Please print all of the entries, matching them exactly.

────────────────────

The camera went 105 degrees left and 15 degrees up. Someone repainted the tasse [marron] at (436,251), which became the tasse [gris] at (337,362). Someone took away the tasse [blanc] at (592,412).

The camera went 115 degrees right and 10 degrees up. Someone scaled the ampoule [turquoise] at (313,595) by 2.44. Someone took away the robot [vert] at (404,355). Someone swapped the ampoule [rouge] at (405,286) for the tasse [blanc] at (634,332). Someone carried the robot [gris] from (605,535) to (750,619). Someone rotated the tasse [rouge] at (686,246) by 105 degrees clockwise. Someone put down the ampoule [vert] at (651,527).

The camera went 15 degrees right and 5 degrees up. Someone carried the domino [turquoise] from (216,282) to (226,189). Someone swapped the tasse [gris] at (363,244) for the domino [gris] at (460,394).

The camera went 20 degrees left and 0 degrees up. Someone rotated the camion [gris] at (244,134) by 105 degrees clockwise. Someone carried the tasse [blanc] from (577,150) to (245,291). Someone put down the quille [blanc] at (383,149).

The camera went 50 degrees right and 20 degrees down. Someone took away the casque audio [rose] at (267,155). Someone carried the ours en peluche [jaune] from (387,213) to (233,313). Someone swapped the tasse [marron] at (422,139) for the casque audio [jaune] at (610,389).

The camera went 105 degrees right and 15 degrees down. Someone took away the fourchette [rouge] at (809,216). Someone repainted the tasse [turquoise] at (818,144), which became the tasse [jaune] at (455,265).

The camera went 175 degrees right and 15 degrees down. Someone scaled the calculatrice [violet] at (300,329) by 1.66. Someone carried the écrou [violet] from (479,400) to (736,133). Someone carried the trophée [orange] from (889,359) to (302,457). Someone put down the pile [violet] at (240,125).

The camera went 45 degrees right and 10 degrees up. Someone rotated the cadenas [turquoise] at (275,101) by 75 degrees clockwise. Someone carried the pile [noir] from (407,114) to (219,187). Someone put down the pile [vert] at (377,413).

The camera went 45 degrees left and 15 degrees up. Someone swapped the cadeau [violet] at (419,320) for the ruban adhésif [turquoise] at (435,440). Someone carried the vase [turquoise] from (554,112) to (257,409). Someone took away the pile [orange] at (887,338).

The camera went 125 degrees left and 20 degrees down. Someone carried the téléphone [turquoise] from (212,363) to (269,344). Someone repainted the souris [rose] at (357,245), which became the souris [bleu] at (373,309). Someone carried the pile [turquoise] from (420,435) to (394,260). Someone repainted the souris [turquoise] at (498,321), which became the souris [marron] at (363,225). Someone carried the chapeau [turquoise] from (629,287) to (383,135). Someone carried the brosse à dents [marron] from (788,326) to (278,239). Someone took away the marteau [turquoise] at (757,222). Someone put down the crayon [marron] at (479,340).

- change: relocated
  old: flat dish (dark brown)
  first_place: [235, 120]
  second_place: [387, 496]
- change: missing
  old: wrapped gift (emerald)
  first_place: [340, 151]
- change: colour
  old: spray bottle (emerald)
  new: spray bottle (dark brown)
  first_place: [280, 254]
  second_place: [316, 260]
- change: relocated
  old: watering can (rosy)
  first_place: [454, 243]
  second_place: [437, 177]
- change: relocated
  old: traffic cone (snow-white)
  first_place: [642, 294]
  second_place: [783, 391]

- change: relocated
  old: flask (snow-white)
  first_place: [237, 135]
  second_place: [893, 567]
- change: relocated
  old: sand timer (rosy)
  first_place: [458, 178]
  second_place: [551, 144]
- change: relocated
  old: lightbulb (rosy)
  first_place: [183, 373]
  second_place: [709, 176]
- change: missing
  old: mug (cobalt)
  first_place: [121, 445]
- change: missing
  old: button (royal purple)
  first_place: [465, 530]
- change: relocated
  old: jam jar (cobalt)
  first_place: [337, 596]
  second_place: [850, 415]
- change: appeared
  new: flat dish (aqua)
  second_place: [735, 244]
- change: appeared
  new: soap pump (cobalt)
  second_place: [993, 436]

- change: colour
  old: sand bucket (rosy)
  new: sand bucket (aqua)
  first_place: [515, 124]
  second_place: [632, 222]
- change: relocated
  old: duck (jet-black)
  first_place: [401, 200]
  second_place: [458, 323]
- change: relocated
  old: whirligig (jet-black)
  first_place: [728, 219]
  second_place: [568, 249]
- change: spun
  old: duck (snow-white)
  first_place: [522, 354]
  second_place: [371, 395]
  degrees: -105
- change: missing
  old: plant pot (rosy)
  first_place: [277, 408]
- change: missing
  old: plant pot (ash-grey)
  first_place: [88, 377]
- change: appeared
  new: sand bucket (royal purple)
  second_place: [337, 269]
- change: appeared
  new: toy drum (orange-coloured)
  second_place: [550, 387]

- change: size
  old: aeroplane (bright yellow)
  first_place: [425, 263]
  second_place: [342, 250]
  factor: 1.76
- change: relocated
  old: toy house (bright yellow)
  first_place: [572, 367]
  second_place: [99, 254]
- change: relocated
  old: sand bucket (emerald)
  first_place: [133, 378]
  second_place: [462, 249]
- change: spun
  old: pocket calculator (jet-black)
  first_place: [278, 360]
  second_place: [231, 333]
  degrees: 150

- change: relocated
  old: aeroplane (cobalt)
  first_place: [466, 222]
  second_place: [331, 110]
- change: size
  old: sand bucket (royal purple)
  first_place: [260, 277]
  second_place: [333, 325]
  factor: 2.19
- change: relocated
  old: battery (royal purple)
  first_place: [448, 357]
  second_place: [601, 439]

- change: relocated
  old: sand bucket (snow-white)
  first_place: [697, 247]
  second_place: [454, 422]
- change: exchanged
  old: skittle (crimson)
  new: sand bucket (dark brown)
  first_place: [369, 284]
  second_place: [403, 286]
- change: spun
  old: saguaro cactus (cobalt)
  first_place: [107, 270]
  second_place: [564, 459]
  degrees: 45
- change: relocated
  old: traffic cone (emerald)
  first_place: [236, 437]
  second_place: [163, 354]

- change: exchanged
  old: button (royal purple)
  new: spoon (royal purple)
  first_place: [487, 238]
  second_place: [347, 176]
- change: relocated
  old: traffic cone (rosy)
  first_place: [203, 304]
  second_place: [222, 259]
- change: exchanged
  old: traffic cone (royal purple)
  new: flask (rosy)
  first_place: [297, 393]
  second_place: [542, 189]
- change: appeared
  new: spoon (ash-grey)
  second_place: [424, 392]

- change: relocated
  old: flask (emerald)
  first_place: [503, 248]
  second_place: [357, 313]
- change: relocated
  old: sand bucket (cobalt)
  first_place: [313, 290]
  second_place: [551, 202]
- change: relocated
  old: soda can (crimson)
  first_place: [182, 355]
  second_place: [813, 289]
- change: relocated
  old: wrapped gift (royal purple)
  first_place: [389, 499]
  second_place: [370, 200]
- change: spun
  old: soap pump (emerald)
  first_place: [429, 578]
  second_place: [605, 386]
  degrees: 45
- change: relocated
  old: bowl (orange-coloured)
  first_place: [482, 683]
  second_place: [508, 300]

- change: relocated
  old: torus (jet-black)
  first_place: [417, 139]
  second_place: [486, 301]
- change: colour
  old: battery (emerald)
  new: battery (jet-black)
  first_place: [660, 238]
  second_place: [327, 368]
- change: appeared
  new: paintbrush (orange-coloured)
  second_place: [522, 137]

────────────────────

ANSWER SECTION -
The camera went 105 degrees left and 15 degrees up. Someone repainted the tasse [marron] at (436,251), which became the tasse [gris] at (337,362). Someone took away the tasse [blanc] at (592,412).

The camera went 115 degrees right and 10 degrees up. Someone scaled the ampoule [turquoise] at (313,595) by 2.44. Someone took away the robot [vert] at (404,355). Someone swapped the ampoule [rouge] at (405,286) for the tasse [blanc] at (634,332). Someone carried the robot [gris] from (605,535) to (750,619). Someone rotated the tasse [rouge] at (686,246) by 105 degrees clockwise. Someone put down the ampoule [vert] at (651,527).

The camera went 15 degrees right and 5 degrees up. Someone carried the domino [turquoise] from (216,282) to (226,189). Someone swapped the tasse [gris] at (363,244) for the domino [gris] at (460,394).

The camera went 20 degrees left and 0 degrees up. Someone rotated the camion [gris] at (244,134) by 105 degrees clockwise. Someone carried the tasse [blanc] from (577,150) to (245,291). Someone put down the quille [blanc] at (383,149).

The camera went 50 degrees right and 20 degrees down. Someone took away the casque audio [rose] at (267,155). Someone carried the ours en peluche [jaune] from (387,213) to (233,313). Someone swapped the tasse [marron] at (422,139) for the casque audio [jaune] at (610,389).

The camera went 105 degrees right and 15 degrees down. Someone took away the fourchette [rouge] at (809,216). Someone repainted the tasse [turquoise] at (818,144), which became the tasse [jaune] at (455,265).

The camera went 175 degrees right and 15 degrees down. Someone scaled the calculatrice [violet] at (300,329) by 1.66. Someone carried the écrou [violet] from (479,400) to (736,133). Someone carried the trophée [orange] from (889,359) to (302,457). Someone put down the pile [violet] at (240,125).

The camera went 45 degrees right and 10 degrees up. Someone rotated the cadenas [turquoise] at (275,101) by 75 degrees clockwise. Someone carried the pile [noir] from (407,114) to (219,187). Someone put down the pile [vert] at (377,413).

The camera went 45 degrees left and 15 degrees up. Someone swapped the cadeau [violet] at (419,320) for the ruban adhésif [turquoise] at (435,440). Someone carried the vase [turquoise] from (554,112) to (257,409). Someone took away the pile [orange] at (887,338).

The camera went 125 degrees left and 20 degrees down. Someone carried the téléphone [turquoise] from (212,363) to (269,344). Someone repainted the souris [rose] at (357,245), which became the souris [bleu] at (373,309). Someone carried the pile [turquoise] from (420,435) to (394,260). Someone repainted the souris [turquoise] at (498,321), which became the souris [marron] at (363,225). Someone carried the chapeau [turquoise] from (629,287) to (383,135). Someone carried the brosse à dents [marron] from (788,326) to (278,239). Someone took away the marteau [turquoise] at (757,222). Someone put down the crayon [marron] at (479,340).

- change: relocated
  old: flat dish (dark brown)
  first_place: [235, 120]
  second_place: [387, 496]
- change: missing
  old: wrapped gift (emerald)
  first_place: [340, 151]
- change: colour
  old: spray bottle (emerald)
  new: spray bottle (dark brown)
  first_place: [280, 254]
  second_place: [316, 260]
- change: relocated
  old: watering can (rosy)
  first_place: [454, 243]
  second_place: [437, 177]
- change: relocated
  old: traffic cone (snow-white)
  first_place: [642, 294]
  second_place: [783, 391]

- change: relocated
  old: flask (snow-white)
  first_place: [237, 135]
  second_place: [893, 567]
- change: relocated
  old: sand timer (rosy)
  first_place: [458, 178]
  second_place: [551, 144]
- change: relocated
  old: lightbulb (rosy)
  first_place: [183, 373]
  second_place: [709, 176]
- change: missing
  old: mug (cobalt)
  first_place: [121, 445]
- change: missing
  old: button (royal purple)
  first_place: [465, 530]
- change: relocated
  old: jam jar (cobalt)
  first_place: [337, 596]
  second_place: [850, 415]
- change: appeared
  new: flat dish (aqua)
  second_place: [735, 244]
- change: appeared
  new: soap pump (cobalt)
  second_place: [993, 436]

- change: colour
  old: sand bucket (rosy)
  new: sand bucket (aqua)
  first_place: [515, 124]
  second_place: [632, 222]
- change: relocated
  old: duck (jet-black)
  first_place: [401, 200]
  second_place: [458, 323]
- change: relocated
  old: whirligig (jet-black)
  first_place: [728, 219]
  second_place: [568, 249]
- change: spun
  old: duck (snow-white)
  first_place: [522, 354]
  second_place: [371, 395]
  degrees: -105
- change: missing
  old: plant pot (rosy)
  first_place: [277, 408]
- change: missing
  old: plant pot (ash-grey)
  first_place: [88, 377]
- change: appeared
  new: sand bucket (royal purple)
  second_place: [337, 269]
- change: appeared
  new: toy drum (orange-coloured)
  second_place: [550, 387]

- change: size
  old: aeroplane (bright yellow)
  first_place: [425, 263]
  second_place: [342, 250]
  factor: 1.76
- change: relocated
  old: toy house (bright yellow)
  first_place: [572, 367]
  second_place: [99, 254]
- change: relocated
  old: sand bucket (emerald)
  first_place: [133, 378]
  second_place: [462, 249]
- change: spun
  old: pocket calculator (jet-black)
  first_place: [278, 360]
  second_place: [231, 333]
  degrees: 150

- change: relocated
  old: aeroplane (cobalt)
  first_place: [466, 222]
  second_place: [331, 110]
- change: size
  old: sand bucket (royal purple)
  first_place: [260, 277]
  second_place: [333, 325]
  factor: 2.19
- change: relocated
  old: battery (royal purple)
  first_place: [448, 357]
  second_place: [601, 439]

- change: relocated
  old: sand bucket (snow-white)
  first_place: [697, 247]
  second_place: [454, 422]
- change: exchanged
  old: skittle (crimson)
  new: sand bucket (dark brown)
  first_place: [369, 284]
  second_place: [403, 286]
- change: spun
  old: saguaro cactus (cobalt)
  first_place: [107, 270]
  second_place: [564, 459]
  degrees: 45
- change: relocated
  old: traffic cone (emerald)
  first_place: [236, 437]
  second_place: [163, 354]

- change: exchanged
  old: button (royal purple)
  new: spoon (royal purple)
  first_place: [487, 238]
  second_place: [347, 176]
- change: relocated
  old: traffic cone (rosy)
  first_place: [203, 304]
  second_place: [222, 259]
- change: exchanged
  old: traffic cone (royal purple)
  new: flask (rosy)
  first_place: [297, 393]
  second_place: [542, 189]
- change: appeared
  new: spoon (ash-grey)
  second_place: [424, 392]

- change: relocated
  old: flask (emerald)
  first_place: [503, 248]
  second_place: [357, 313]
- change: relocated
  old: sand bucket (cobalt)
  first_place: [313, 290]
  second_place: [551, 202]
- change: relocated
  old: soda can (crimson)
  first_place: [182, 355]
  second_place: [813, 289]
- change: relocated
  old: wrapped gift (royal purple)
  first_place: [389, 499]
  second_place: [370, 200]
- change: spun
  old: soap pump (emerald)
  first_place: [429, 578]
  second_place: [605, 386]
  degrees: 45
- change: relocated
  old: bowl (orange-coloured)
  first_place: [482, 683]
  second_place: [508, 300]

- change: relocated
  old: torus (jet-black)
  first_place: [417, 139]
  second_place: [486, 301]
- change: colour
  old: battery (emerald)
  new: battery (jet-black)
  first_place: [660, 238]
  second_place: [327, 368]
- change: appeared
  new: paintbrush (orange-coloured)
  second_place: [522, 137]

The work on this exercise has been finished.